Goal of the exercise. Pick out and copy every line below that has the word "camera".

===== Input

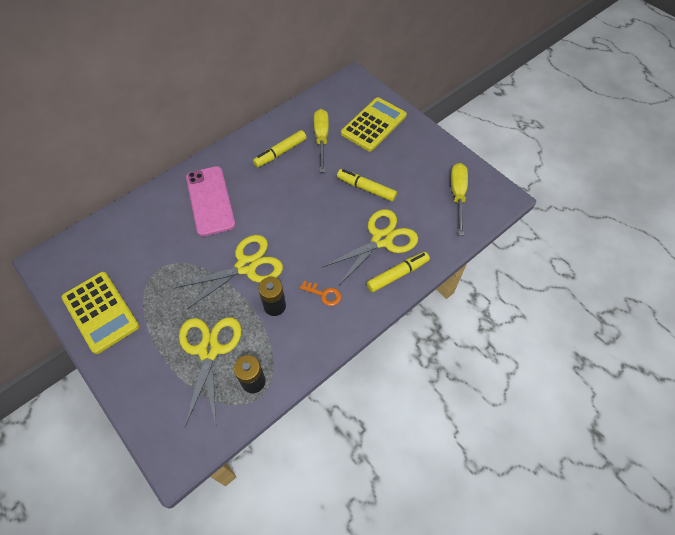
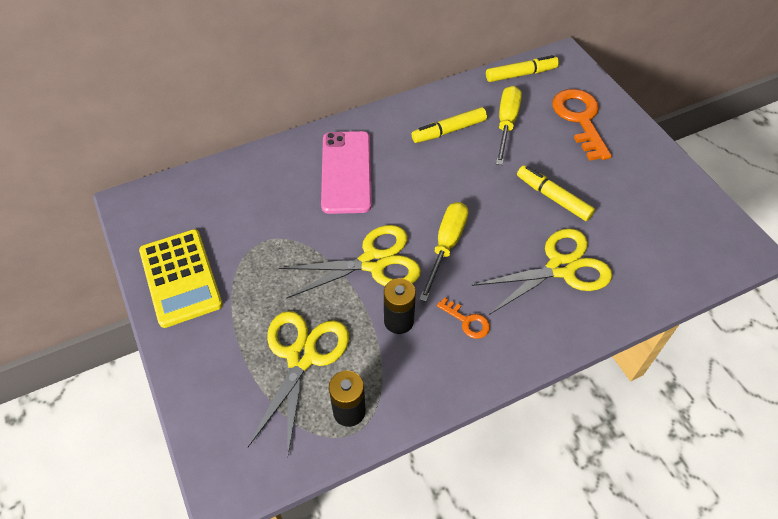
camera: 15 degrees right, 5 degrees down
(373, 124) = (580, 119): yellow calculator -> orange key
(397, 274) = (573, 318): yellow marker -> yellow marker (521, 74)
(457, 195) = (679, 232): yellow screwdriver -> yellow screwdriver (446, 246)

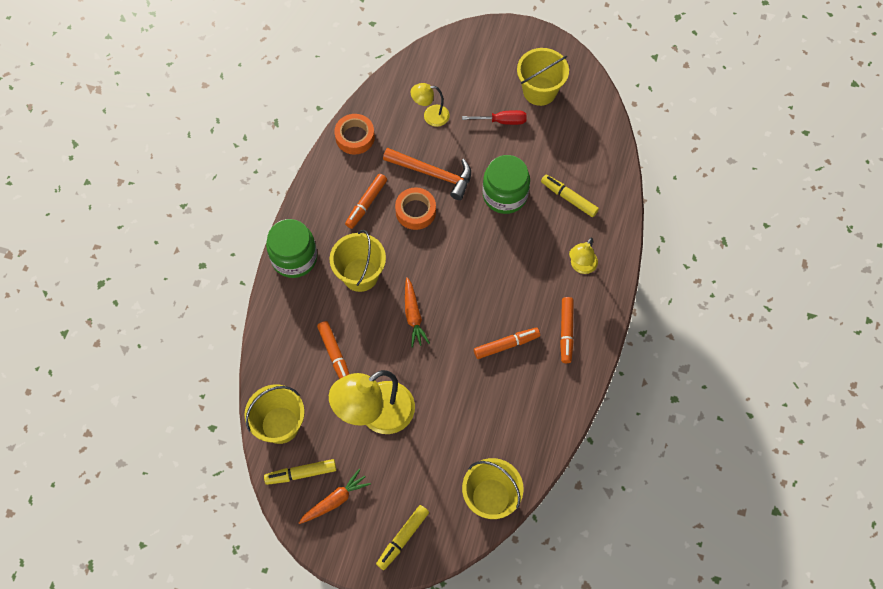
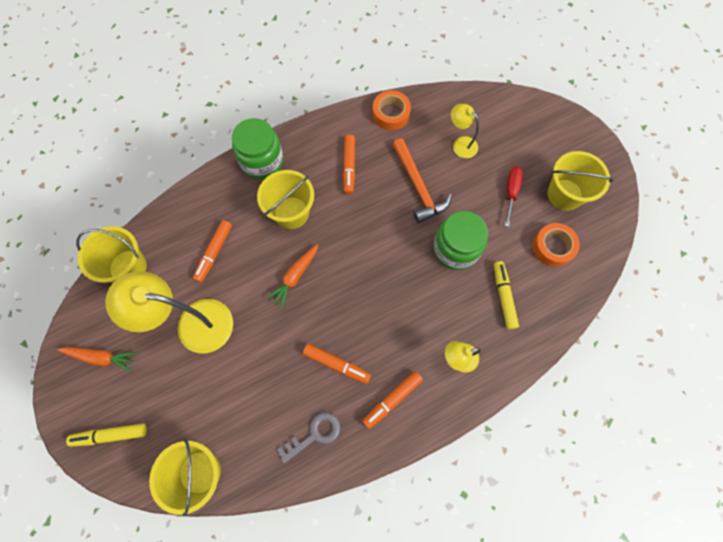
camera: 45 degrees right, 5 degrees up
(301, 473) = (102, 315): yellow marker -> none
(366, 203) = (349, 166): orange marker -> orange marker turned 75 degrees counterclockwise
(415, 211) = (377, 202): orange tape -> orange tape (553, 247)
(502, 121) = (511, 192): red screwdriver -> red screwdriver turned 120 degrees counterclockwise
(540, 401) = (314, 434): none -> grey key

==========

Your solution.
camera: 15 degrees right, 5 degrees down
camera: 45 degrees right, 5 degrees up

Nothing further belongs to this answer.